DATA EXTRACTS:
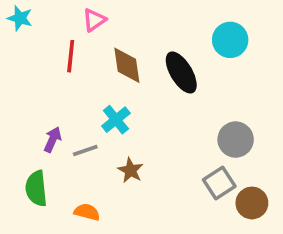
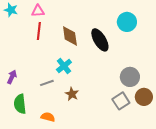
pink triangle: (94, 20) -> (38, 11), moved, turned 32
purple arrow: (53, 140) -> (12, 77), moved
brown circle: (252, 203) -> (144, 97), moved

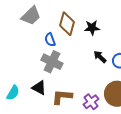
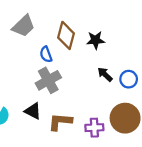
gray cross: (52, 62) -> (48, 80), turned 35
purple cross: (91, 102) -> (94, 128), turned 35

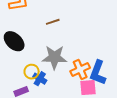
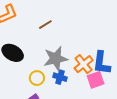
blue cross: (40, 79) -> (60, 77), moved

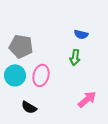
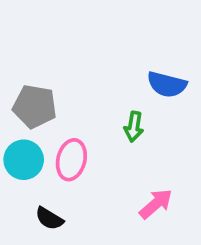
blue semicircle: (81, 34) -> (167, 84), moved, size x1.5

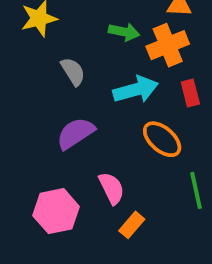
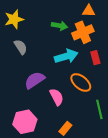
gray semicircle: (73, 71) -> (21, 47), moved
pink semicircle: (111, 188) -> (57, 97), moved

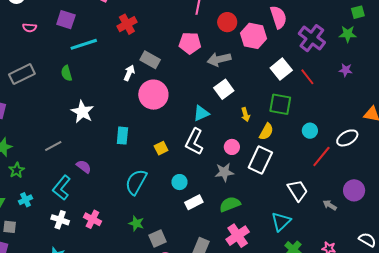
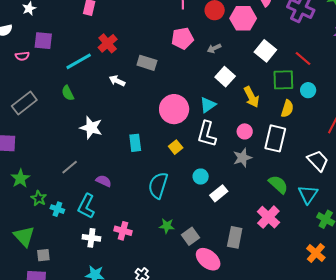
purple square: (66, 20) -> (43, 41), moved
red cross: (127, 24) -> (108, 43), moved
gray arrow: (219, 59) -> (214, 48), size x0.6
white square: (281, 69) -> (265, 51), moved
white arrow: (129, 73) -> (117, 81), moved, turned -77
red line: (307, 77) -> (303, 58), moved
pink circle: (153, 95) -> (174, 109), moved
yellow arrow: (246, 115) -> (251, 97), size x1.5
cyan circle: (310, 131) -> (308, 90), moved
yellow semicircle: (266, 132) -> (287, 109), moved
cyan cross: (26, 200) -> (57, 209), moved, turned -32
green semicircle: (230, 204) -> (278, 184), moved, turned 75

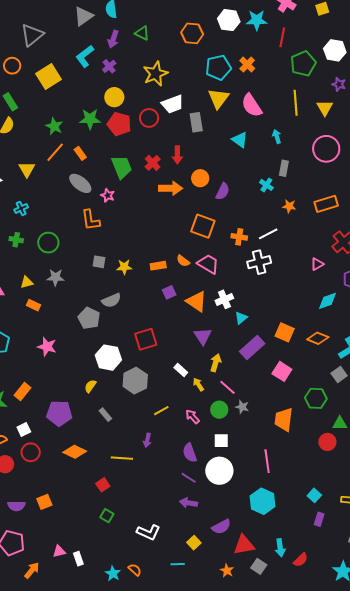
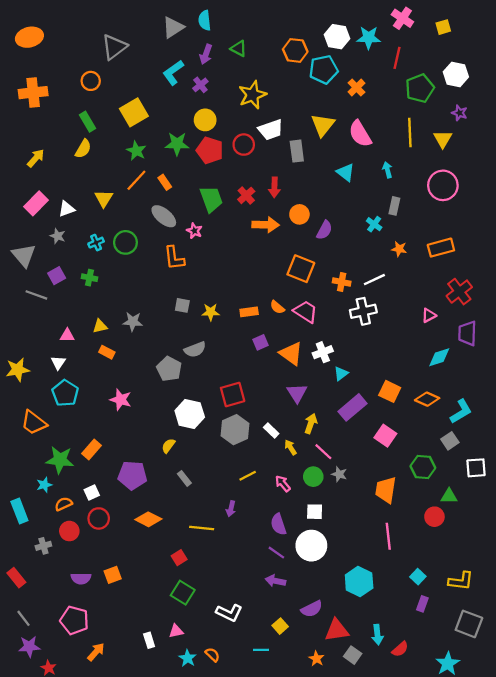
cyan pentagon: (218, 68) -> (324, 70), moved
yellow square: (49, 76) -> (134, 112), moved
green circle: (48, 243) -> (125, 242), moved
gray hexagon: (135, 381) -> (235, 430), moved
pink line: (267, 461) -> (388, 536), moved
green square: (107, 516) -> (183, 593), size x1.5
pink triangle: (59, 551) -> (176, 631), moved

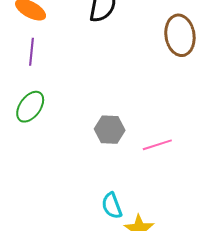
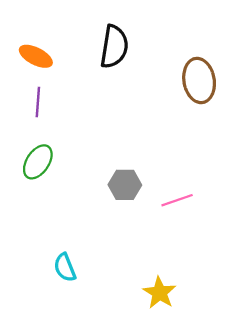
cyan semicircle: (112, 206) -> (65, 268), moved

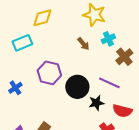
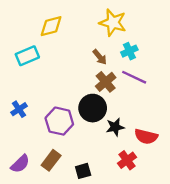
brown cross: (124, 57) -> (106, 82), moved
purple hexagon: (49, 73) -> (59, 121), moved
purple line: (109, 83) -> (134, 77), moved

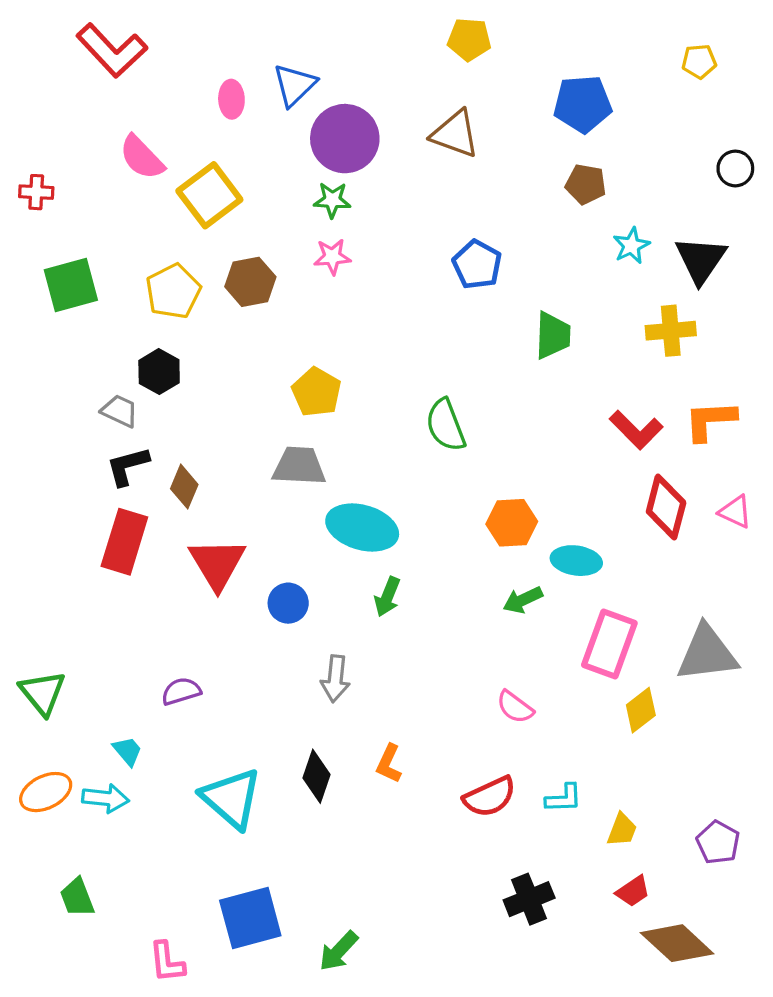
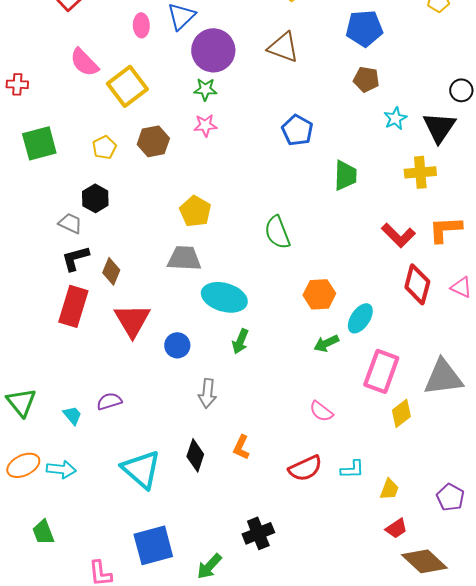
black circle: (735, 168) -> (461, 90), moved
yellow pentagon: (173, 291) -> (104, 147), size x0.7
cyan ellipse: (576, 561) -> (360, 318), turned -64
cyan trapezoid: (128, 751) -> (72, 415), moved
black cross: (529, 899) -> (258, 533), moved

PROMPT: Would you please copy exactly the part of the entries above that begins at the line containing "gray arrow: (219, 59) -> (214, 48), size x0.6" and ends at the line containing "yellow arrow: (246, 115)", both lines included?

ANSWER TO THE EXERCISE:
gray arrow: (219, 59) -> (214, 48), size x0.6
white square: (281, 69) -> (265, 51), moved
white arrow: (129, 73) -> (117, 81), moved, turned -77
red line: (307, 77) -> (303, 58), moved
pink circle: (153, 95) -> (174, 109), moved
yellow arrow: (246, 115) -> (251, 97), size x1.5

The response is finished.